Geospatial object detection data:
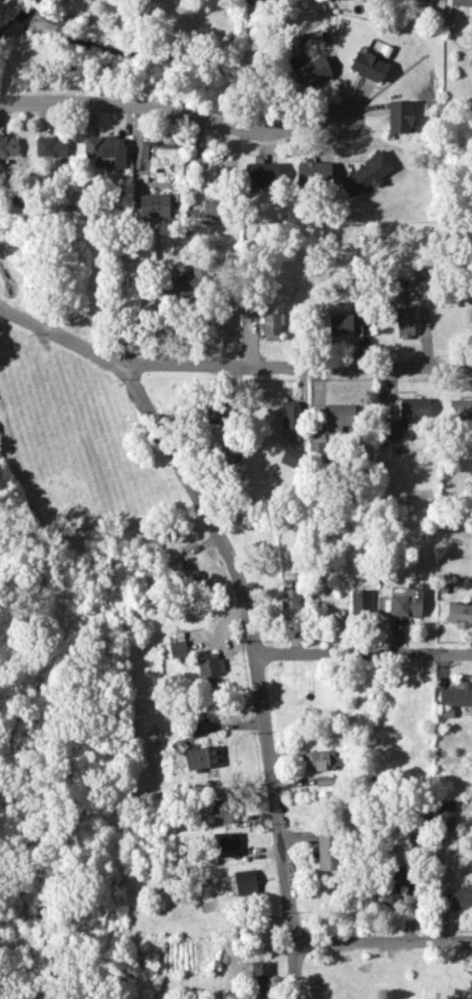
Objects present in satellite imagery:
building: (435, 0)
building: (461, 2)
building: (367, 65)
building: (471, 65)
building: (311, 72)
road: (180, 112)
building: (399, 116)
building: (8, 146)
building: (50, 146)
building: (106, 149)
building: (313, 172)
building: (366, 173)
building: (260, 174)
building: (202, 203)
building: (154, 205)
building: (189, 282)
building: (403, 321)
building: (344, 324)
building: (272, 325)
road: (230, 362)
building: (413, 407)
building: (460, 409)
building: (215, 415)
building: (290, 415)
building: (337, 417)
building: (393, 427)
building: (290, 456)
building: (184, 577)
park: (59, 582)
building: (360, 600)
building: (289, 602)
building: (406, 603)
building: (458, 614)
building: (177, 649)
road: (364, 656)
road: (256, 660)
building: (208, 666)
building: (456, 695)
building: (202, 757)
building: (322, 759)
building: (224, 809)
building: (445, 814)
building: (226, 843)
building: (326, 851)
building: (244, 882)
building: (392, 885)
building: (461, 898)
road: (385, 941)
building: (259, 980)
building: (469, 989)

#### WORK INSTRUCTIONS:
Please show all lines from the entries that contain the word "road".

#### FINAL ANSWER:
road: (180, 112)
road: (230, 362)
road: (364, 656)
road: (256, 660)
road: (385, 941)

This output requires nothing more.